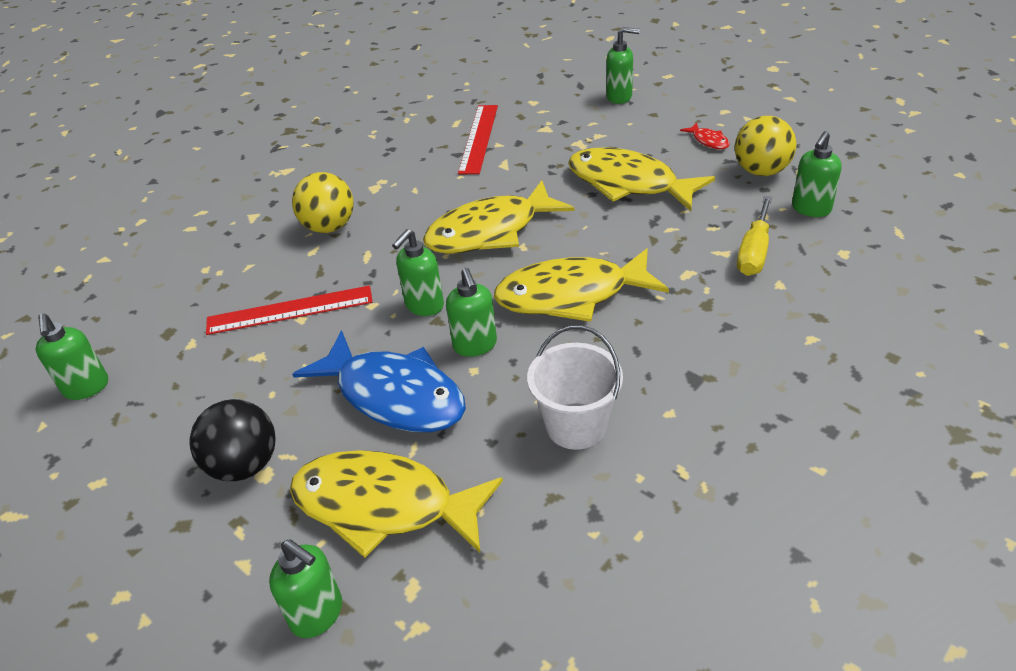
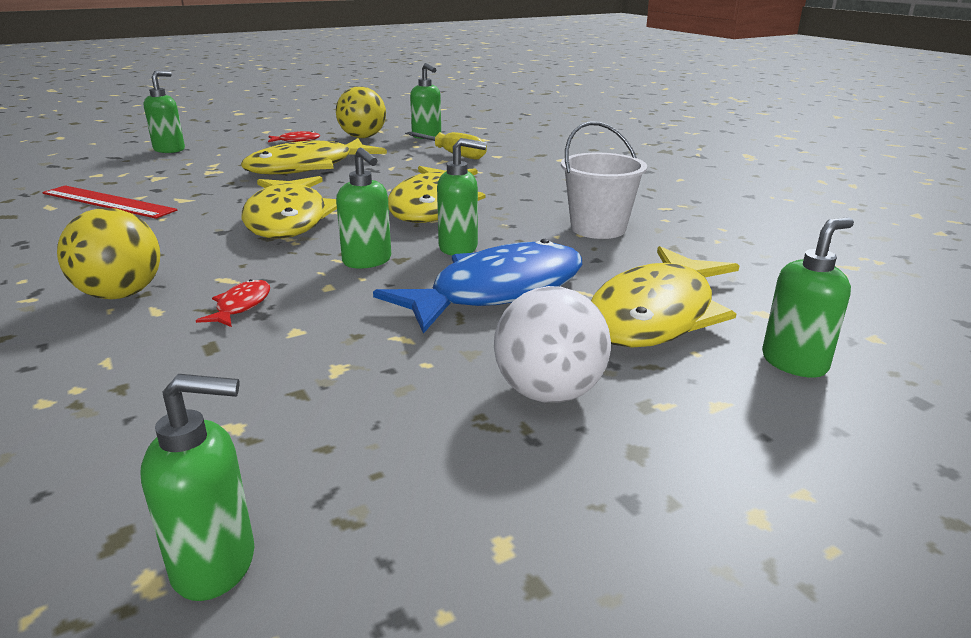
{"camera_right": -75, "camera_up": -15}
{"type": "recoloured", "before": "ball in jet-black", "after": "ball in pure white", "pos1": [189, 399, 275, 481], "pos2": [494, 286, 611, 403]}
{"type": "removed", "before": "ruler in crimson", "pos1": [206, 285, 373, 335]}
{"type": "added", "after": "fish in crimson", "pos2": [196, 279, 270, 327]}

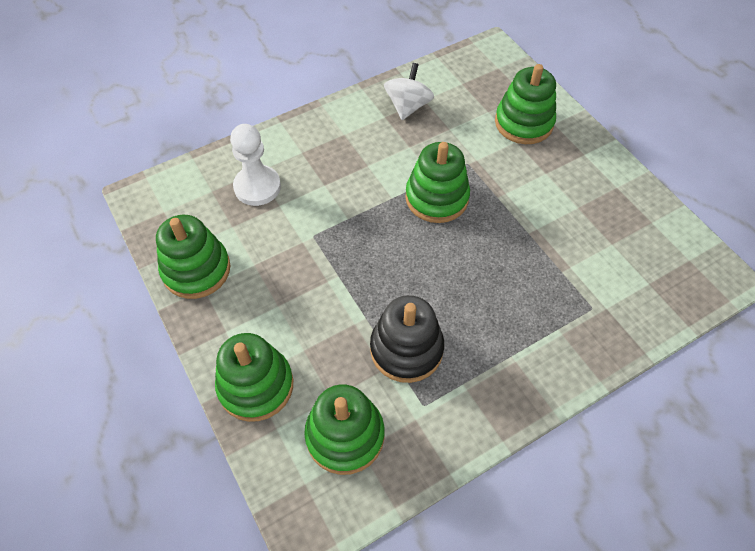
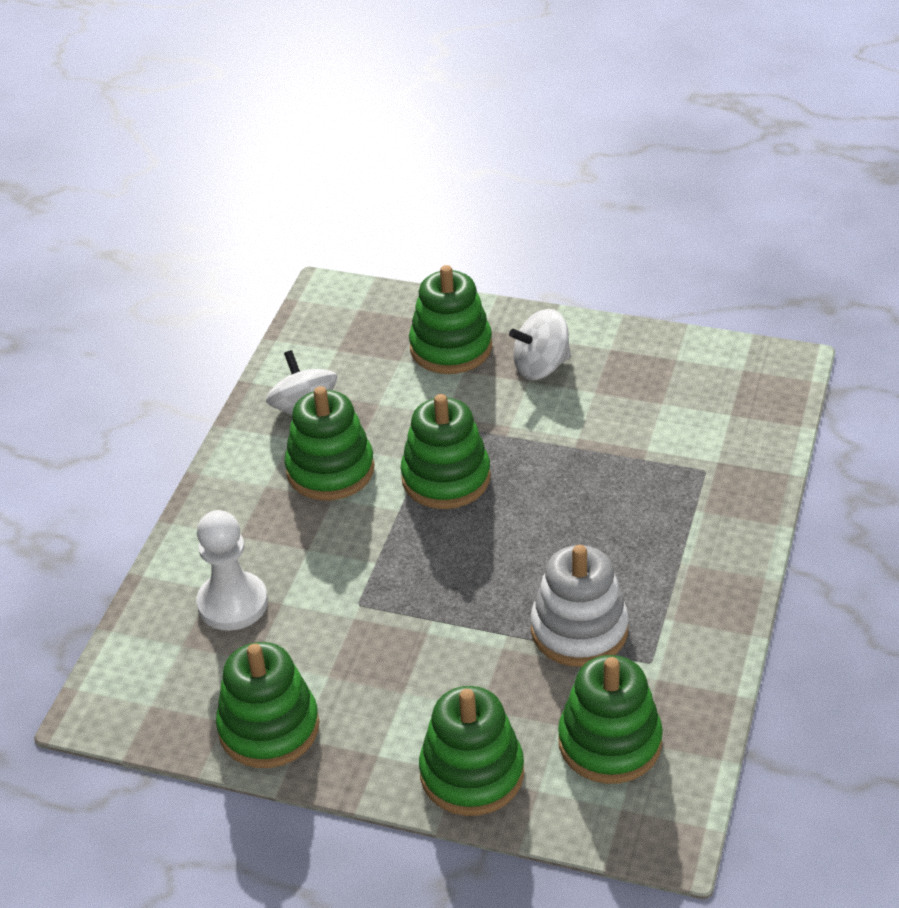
{"camera_right": -40, "camera_up": -15}
{"type": "recoloured", "before": "stacking toy in jet-black", "after": "stacking toy in pure white", "pos1": [370, 295, 444, 383], "pos2": [531, 545, 629, 667]}
{"type": "added", "after": "stacking toy in leaf-green", "pos2": [285, 386, 375, 500]}
{"type": "added", "after": "whirligig in pure white", "pos2": [509, 309, 571, 380]}

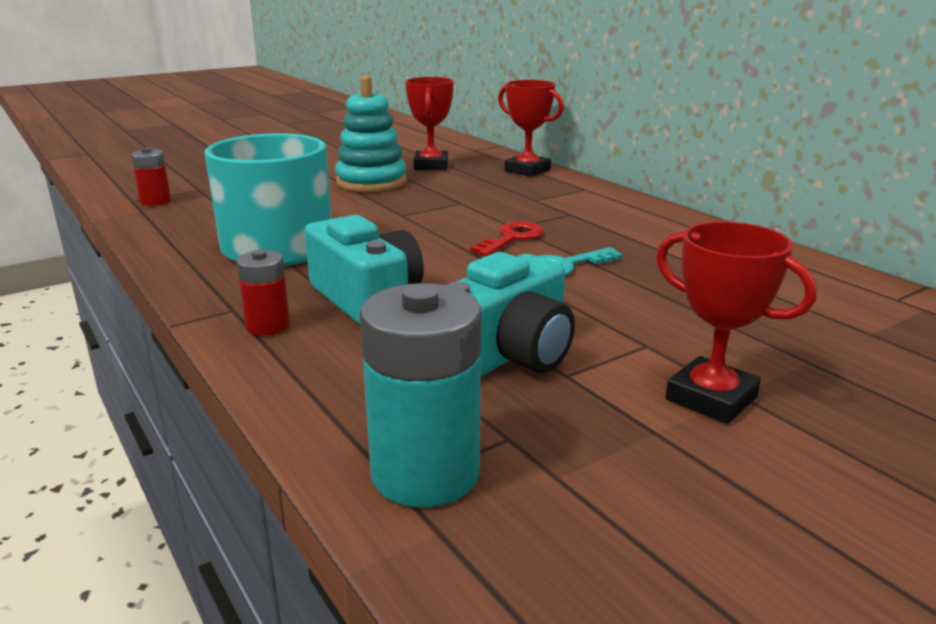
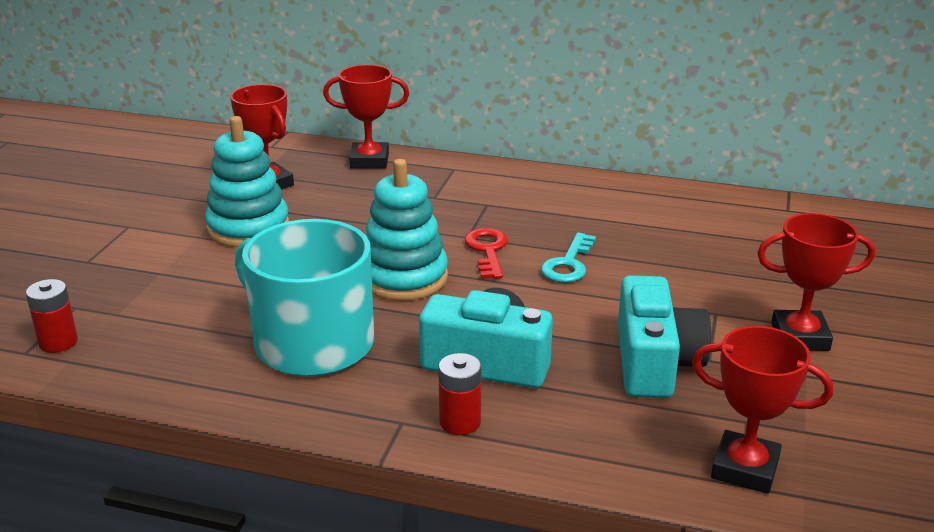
{"camera_right": -40, "camera_up": 5}
{"type": "replaced", "before": "AA battery in teal", "after": "award cup in crimson", "pos1": [360, 283, 481, 508], "pos2": [692, 326, 833, 494]}
{"type": "added", "after": "stacking toy in teal", "pos2": [366, 159, 448, 301]}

● **The task**
A faithful copy of all the records is required, with the pictures left out.

● **Exercise answer**
{"camera_right": -75, "camera_up": -15}
{"type": "recoloured", "before": "ball in jet-black", "after": "ball in pure white", "pos1": [189, 399, 275, 481], "pos2": [494, 286, 611, 403]}
{"type": "removed", "before": "ruler in crimson", "pos1": [206, 285, 373, 335]}
{"type": "added", "after": "fish in crimson", "pos2": [196, 279, 270, 327]}

{"camera_right": -40, "camera_up": -15}
{"type": "recoloured", "before": "stacking toy in jet-black", "after": "stacking toy in pure white", "pos1": [370, 295, 444, 383], "pos2": [531, 545, 629, 667]}
{"type": "added", "after": "stacking toy in leaf-green", "pos2": [285, 386, 375, 500]}
{"type": "added", "after": "whirligig in pure white", "pos2": [509, 309, 571, 380]}

{"camera_right": -40, "camera_up": 5}
{"type": "replaced", "before": "AA battery in teal", "after": "award cup in crimson", "pos1": [360, 283, 481, 508], "pos2": [692, 326, 833, 494]}
{"type": "added", "after": "stacking toy in teal", "pos2": [366, 159, 448, 301]}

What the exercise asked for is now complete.